§ Task statement:
Pictures must not appear in the copy. Restate exactly the lines below from the one with "D2: zener 5.6V" through the one with "C3: 220nF (SRC, VEXT) -> 220nF (GND, VEXT)", inclusive.

##### Excerpted data #####

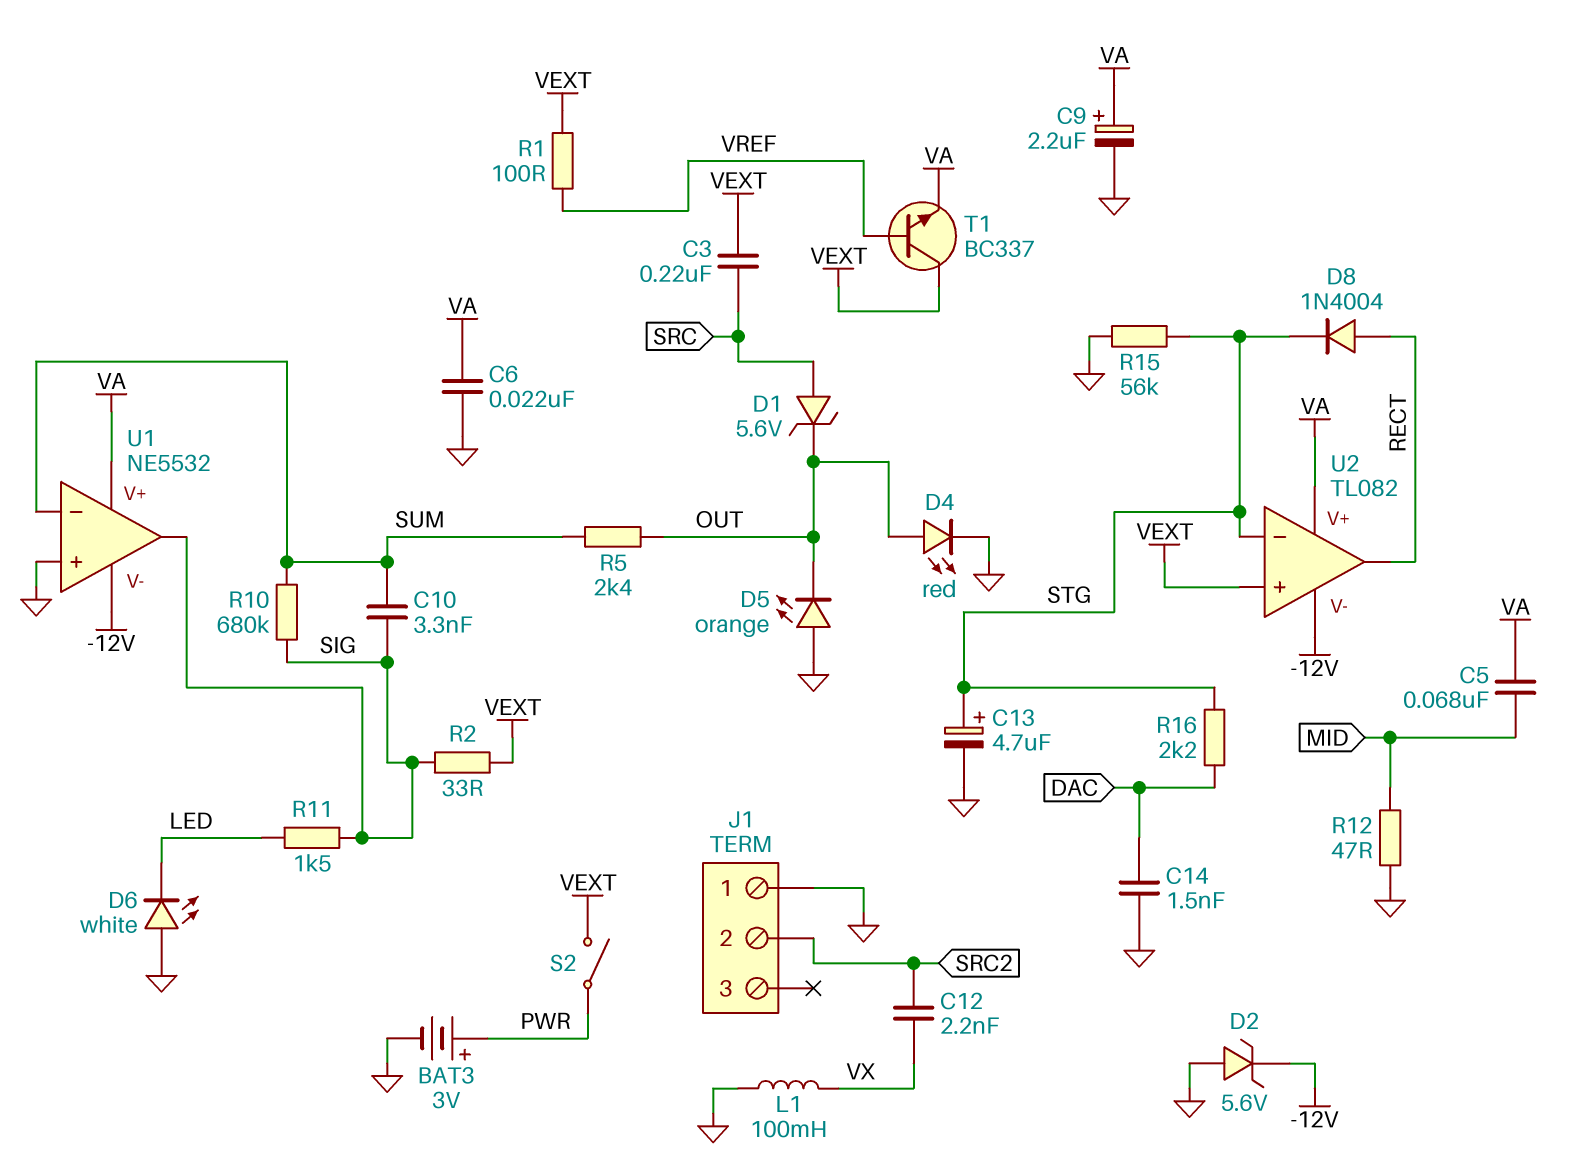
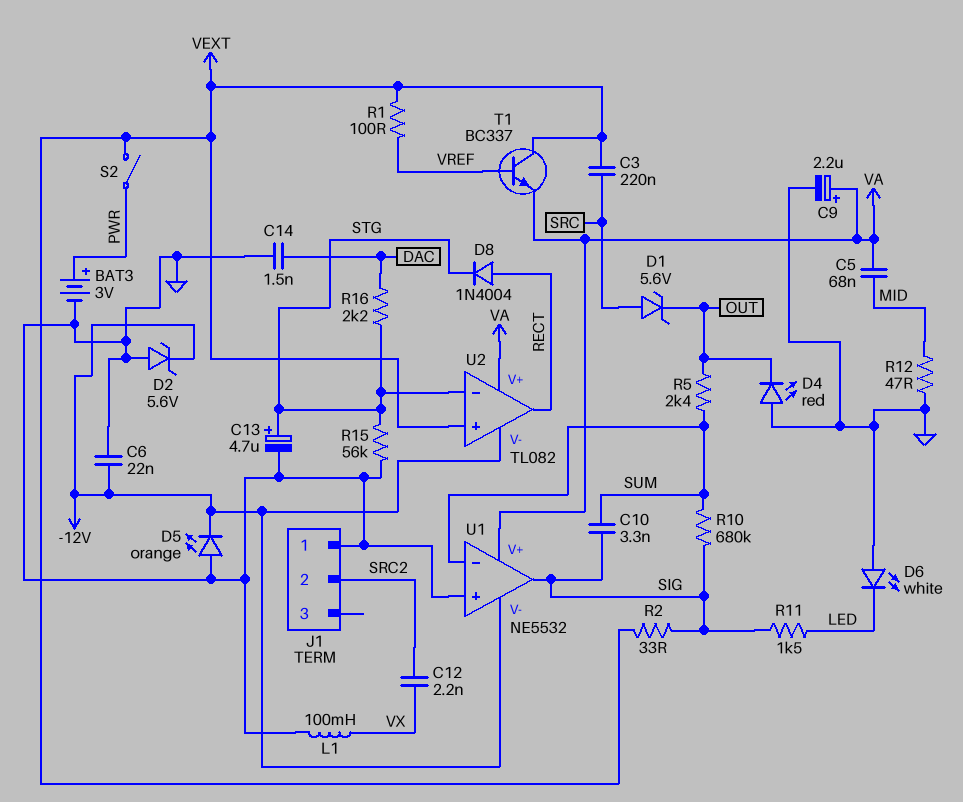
C6: 22nF (GND, VA) -> 22nF (-12V, GND)
D4: LED red (A OUT, K GND) -> LED red (A GND, K OUT)
D5: LED orange (A GND, K OUT) -> LED orange (A GND, K -12V)

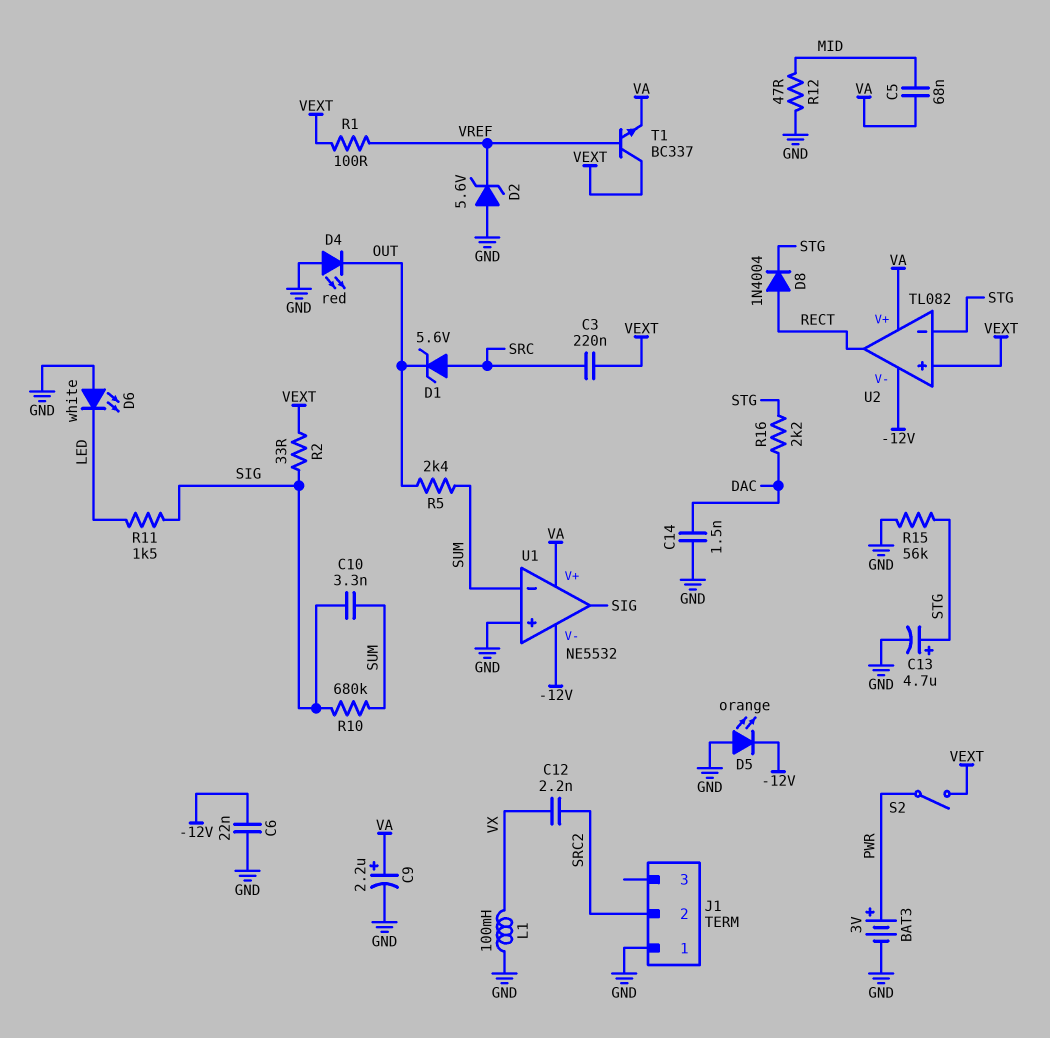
D2: zener 5.6V (A GND, K -12V) -> zener 5.6V (A GND, K VREF)

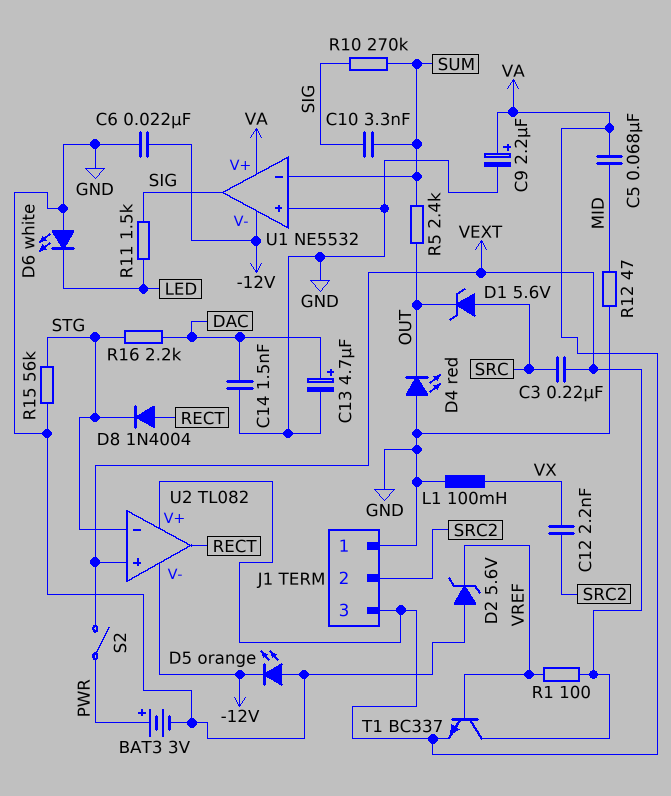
C13: 4.7uF (plus STG, minus GND) -> 4.7uF (plus DAC, minus GND)
J1 pin 3: none -> VA
R2: 33 (SIG, VEXT) -> none
R10: 680k (SIG, SUM) -> 270k (SIG, SUM)

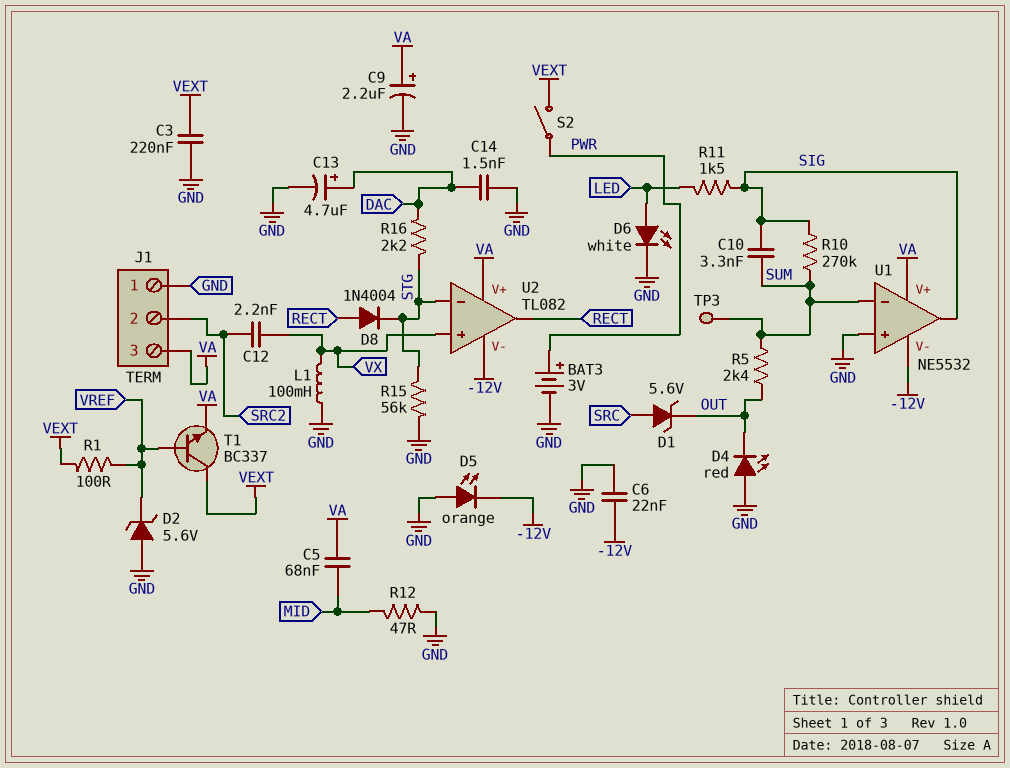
C3: 220nF (SRC, VEXT) -> 220nF (GND, VEXT)
D6: LED white (A GND, K LED) -> LED white (A LED, K GND)
TP3: none -> test point (SUM)
U2 pin in+: VEXT -> VX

#####

§ Reply:
D2: zener 5.6V (A GND, K -12V) -> zener 5.6V (A GND, K VREF)

C13: 4.7uF (plus STG, minus GND) -> 4.7uF (plus DAC, minus GND)
J1 pin 3: none -> VA
R2: 33 (SIG, VEXT) -> none
R10: 680k (SIG, SUM) -> 270k (SIG, SUM)

C3: 220nF (SRC, VEXT) -> 220nF (GND, VEXT)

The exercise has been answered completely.